WORKING DATA.

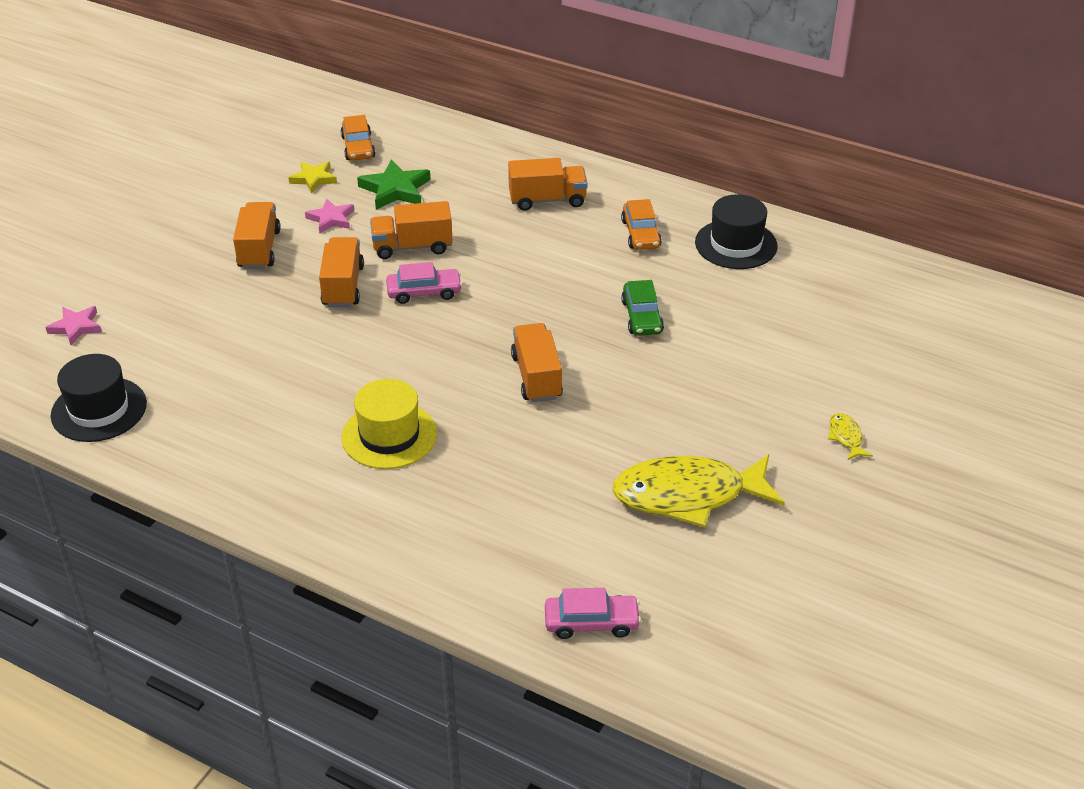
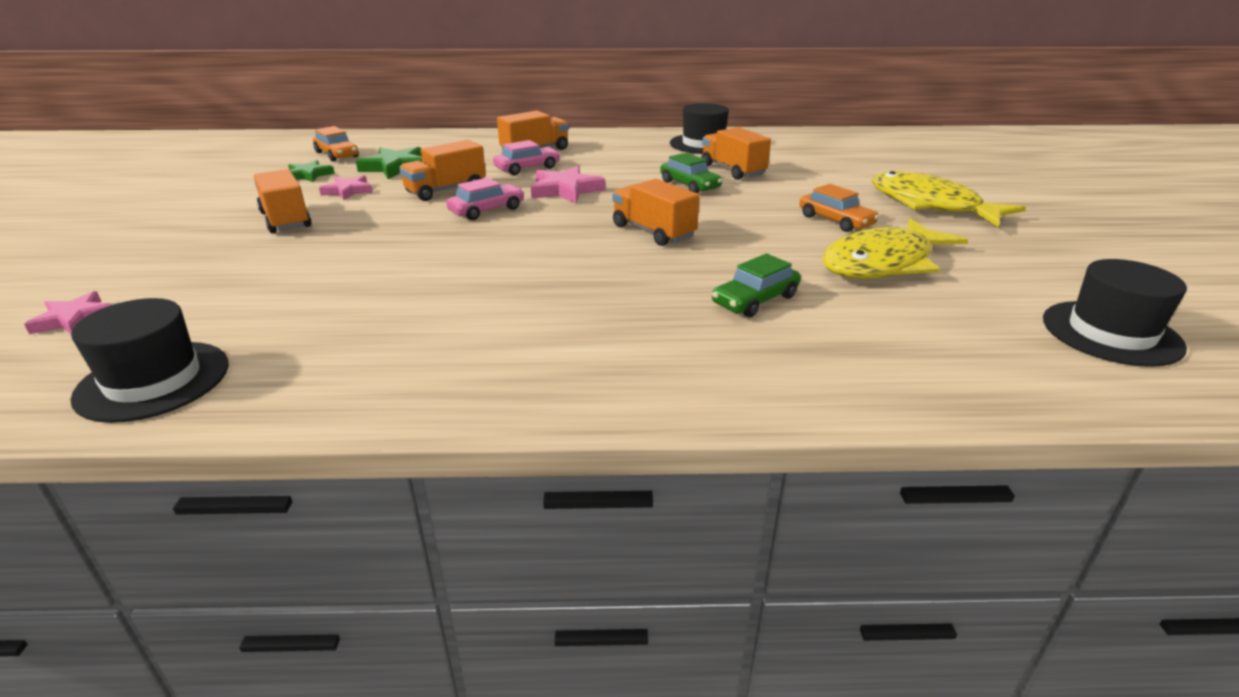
camera: 30 degrees left, 10 degrees down
(313, 179) = (308, 175): yellow star -> green star
(343, 286) = (401, 223): orange truck -> orange truck (732, 170)
(389, 435) = (562, 301): yellow hat -> none
(517, 283) = (565, 190): none -> pink star
(531, 493) = (755, 300): none -> green car
(591, 622) = (957, 373): pink car -> pink car (527, 168)
(640, 234) = (629, 152): orange car -> orange car (835, 221)
(767, 644) = (1111, 333): none -> black hat
(846, 437) = (930, 205): yellow fish -> yellow fish, size x2.49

PROBLEM.
Within the data, how many lines hold the word "pink"? State the number alone.

TASK SOLUTION.
2